----- Records shown

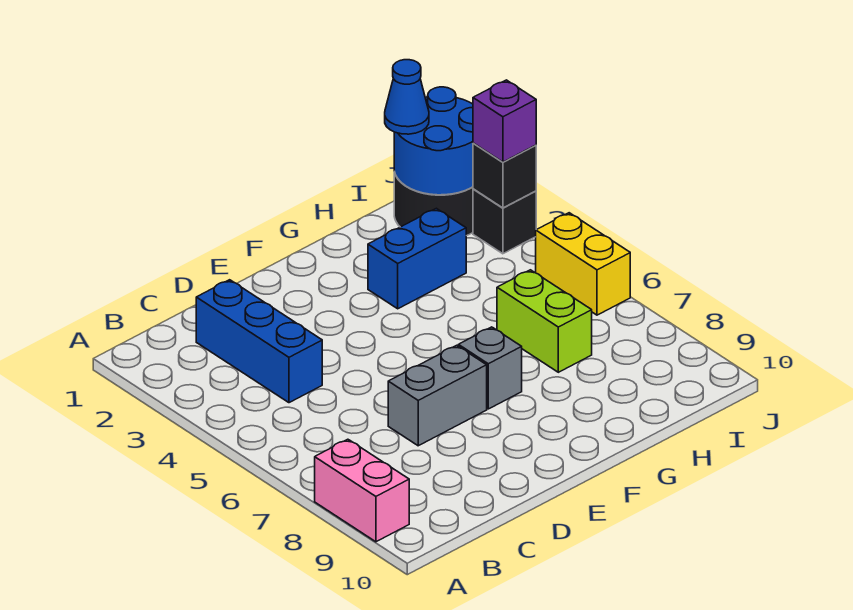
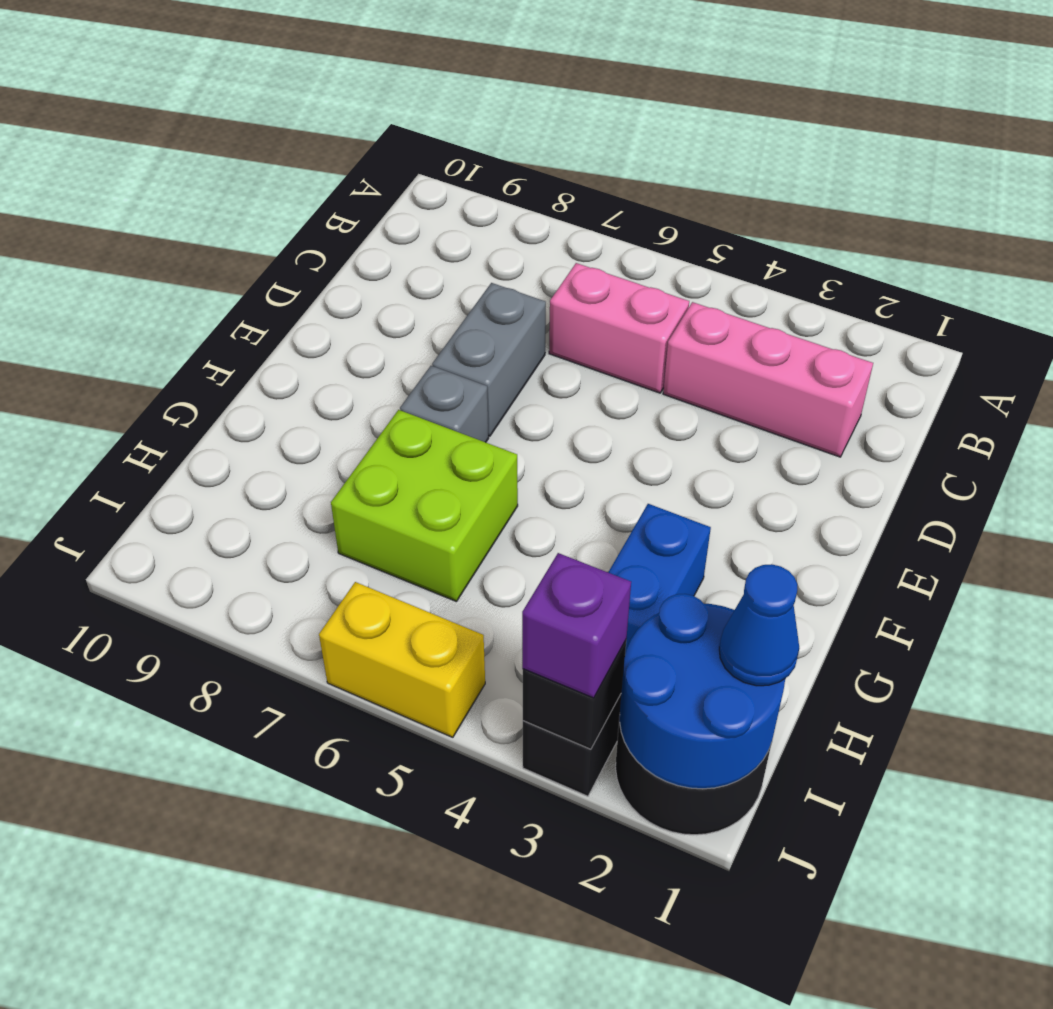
pink brick A8:A9 level 1 -> pink brick C5:C6 level 1
blue brick C2:C4 level 1 -> pink brick C2:C4 level 1
lime brick H6:H7 level 1 -> lime brick G6:H7 level 1

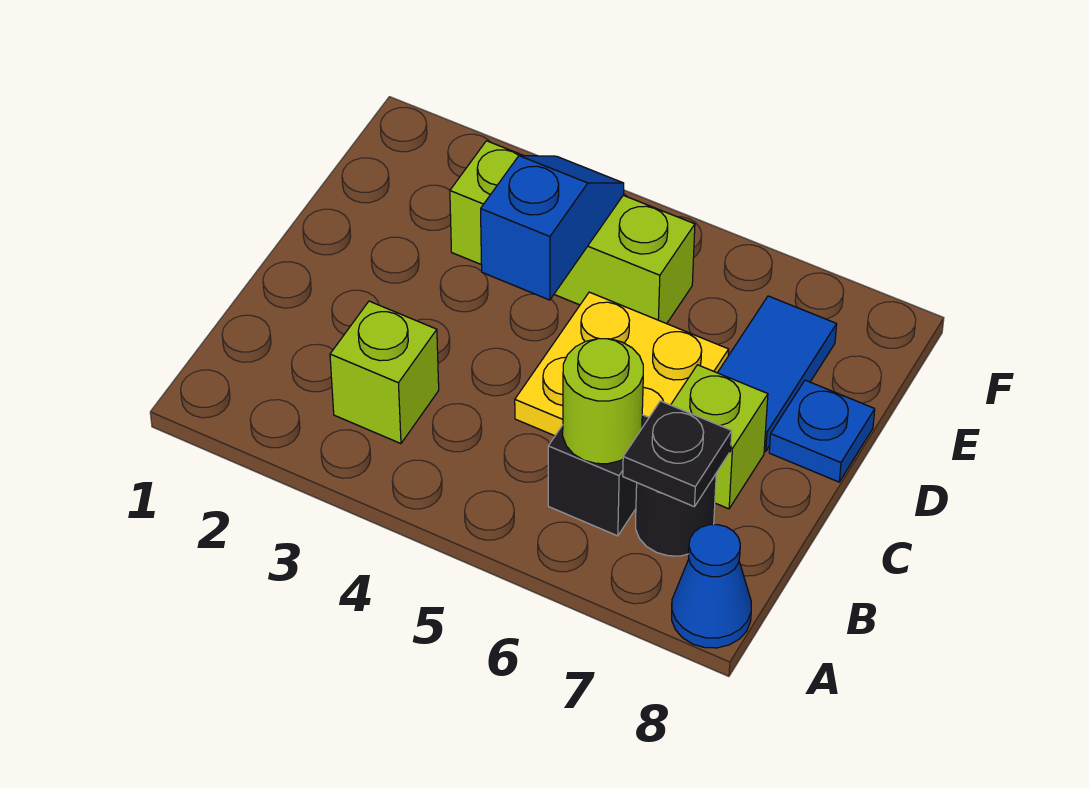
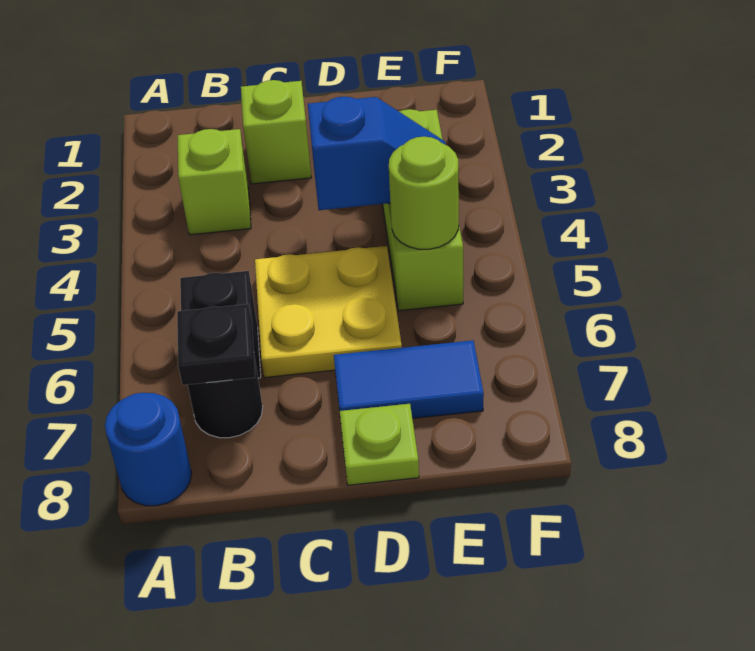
blue cone A8 level 1 -> blue round brick A8 level 1
lime round brick B6 level 2 -> lime round brick E5 level 2
lime brick C7 level 1 -> lime brick C2 level 1
blue plate D8 level 1 -> lime plate D8 level 1

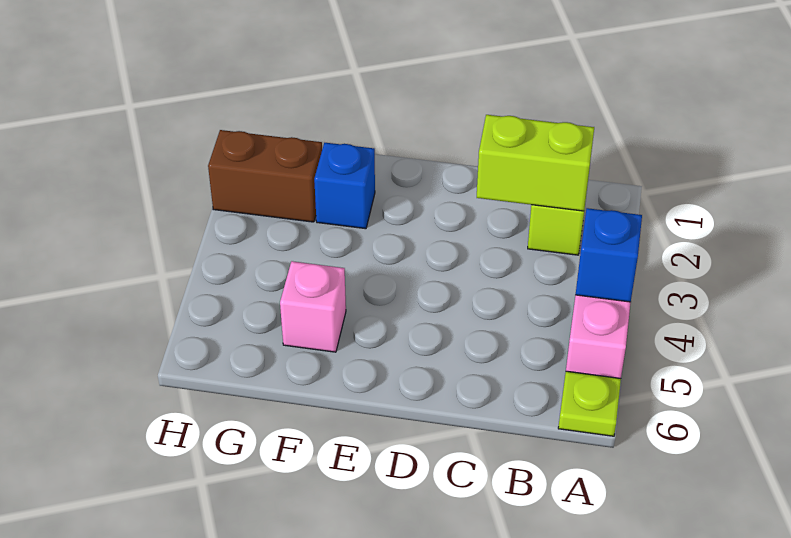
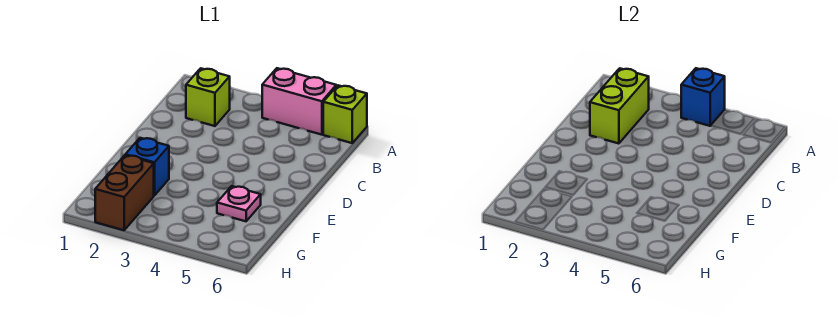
lime plate A6 level 1 -> lime brick A6 level 1
pink brick F5 level 1 -> pink plate F5 level 1

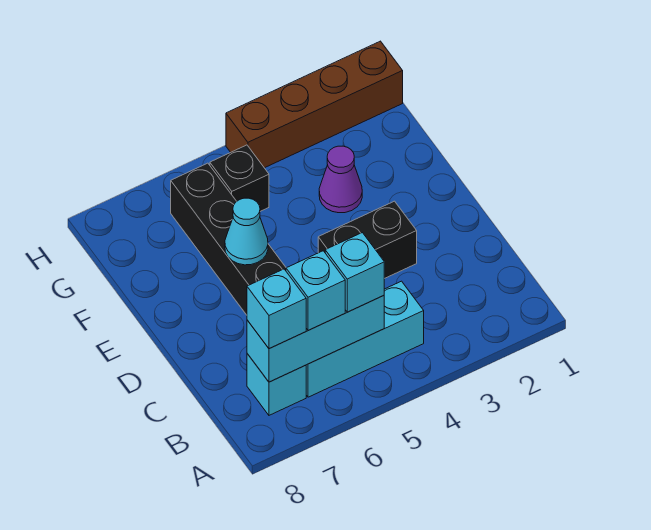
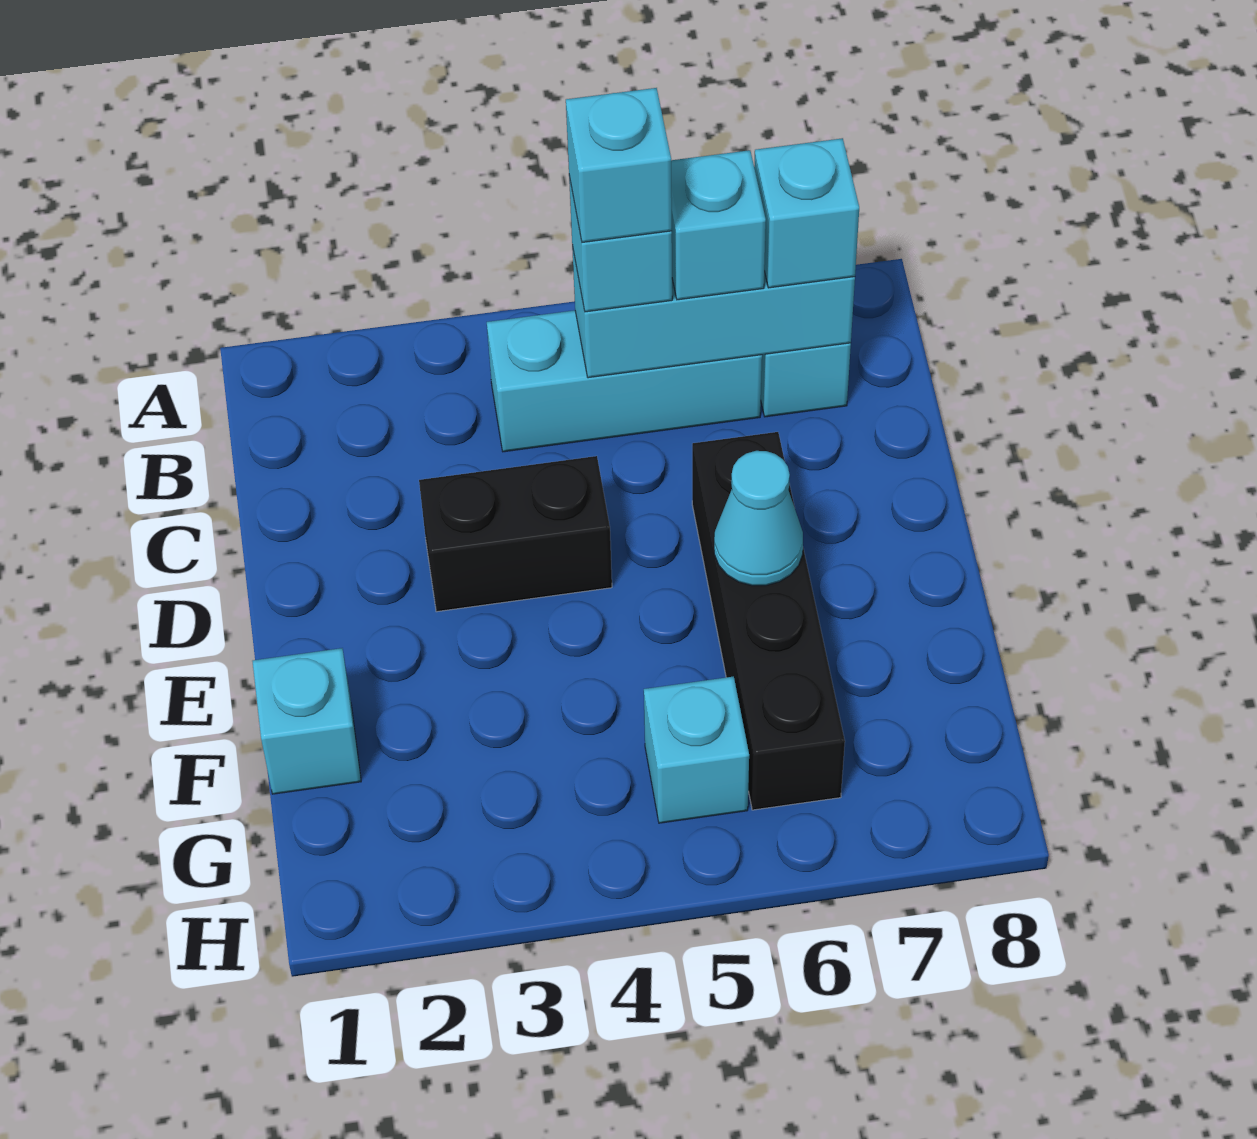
none -> cyan brick B5 level 4
none -> cyan brick F1 level 1
purple cone F3 level 1 -> none
black brick G5 level 1 -> cyan brick G5 level 1
brown brick H1:H4 level 1 -> none

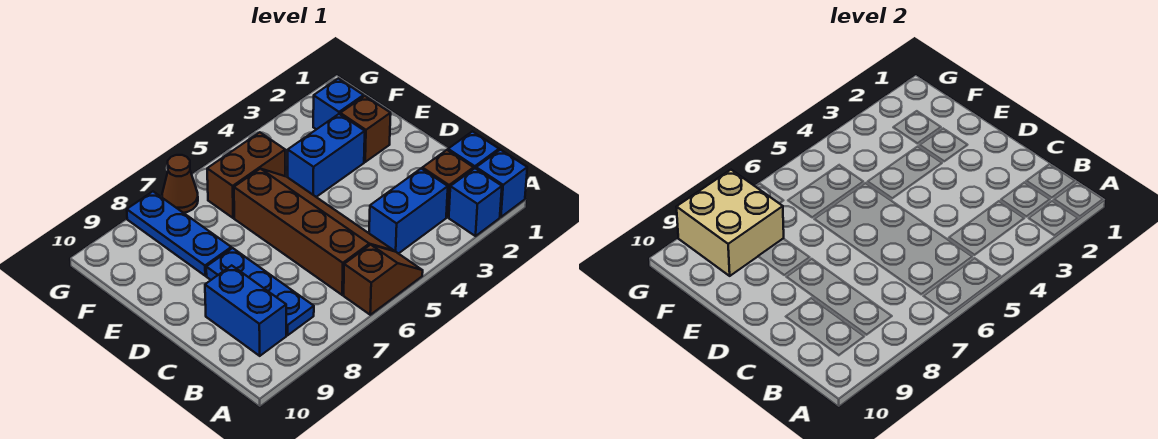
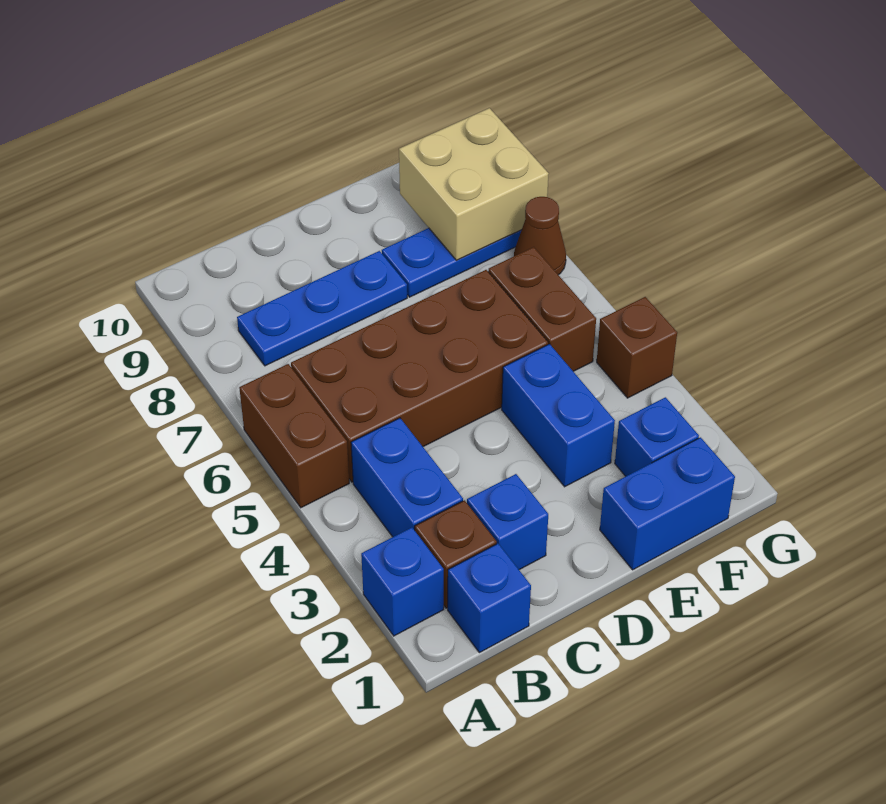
blue brick A1 level 1 -> blue brick C2 level 1
brown slope A5:A6 level 1 top 6 -> brown brick A5:A6 level 1
brown slope B5:E6 level 1 top 6 -> brown brick B5:E6 level 1
blue brick B9:C9 level 1 -> blue brick E1:F1 level 1
brown brick E2 level 1 -> brown brick G4 level 1

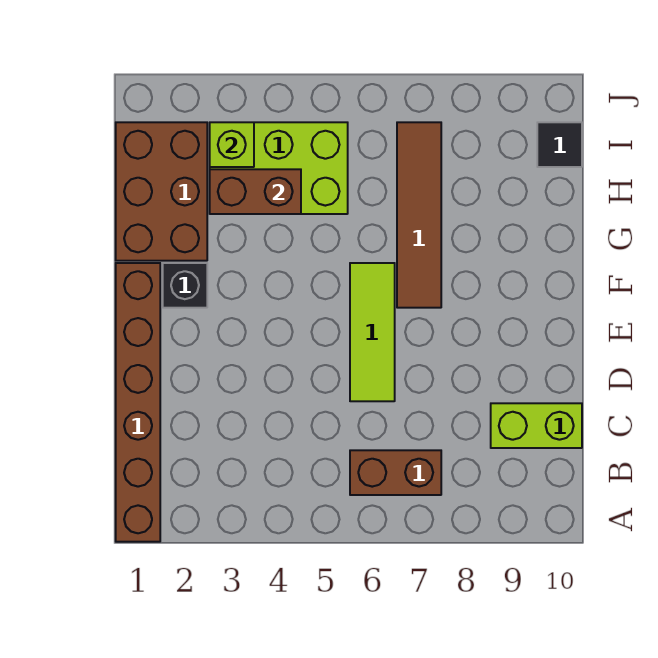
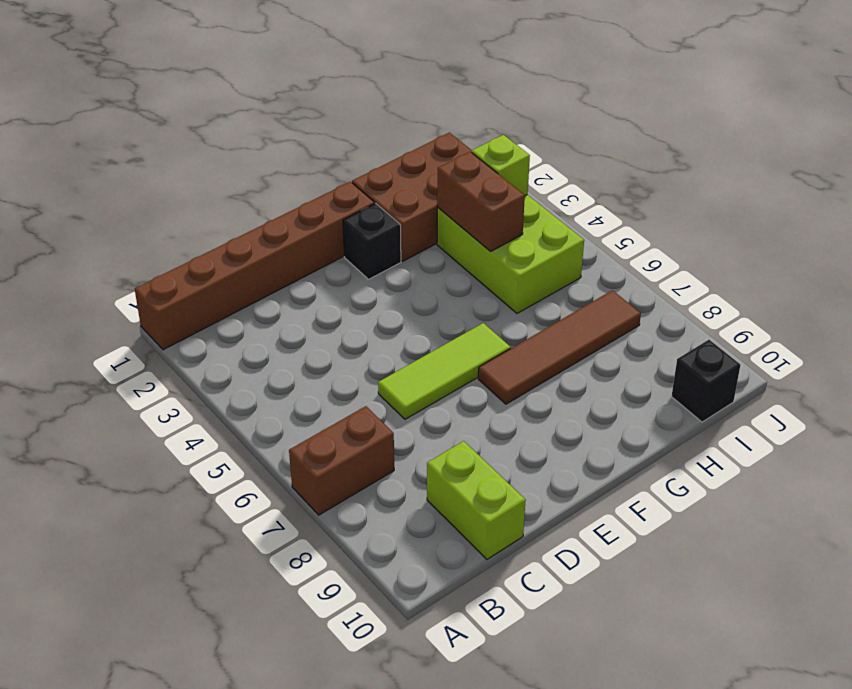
brown brick B6:B7 level 1 -> brown brick A7:B7 level 1
black tile I10 level 1 -> black brick I10 level 1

----------

Directions. Reproduce the data above exactly, but only from the line containing "pink brick F5" through the line containing "blue brick A1"; skip the pictures.

Exercise answer.
pink brick F5 level 1 -> pink plate F5 level 1

none -> cyan brick B5 level 4
none -> cyan brick F1 level 1
purple cone F3 level 1 -> none
black brick G5 level 1 -> cyan brick G5 level 1
brown brick H1:H4 level 1 -> none

blue brick A1 level 1 -> blue brick C2 level 1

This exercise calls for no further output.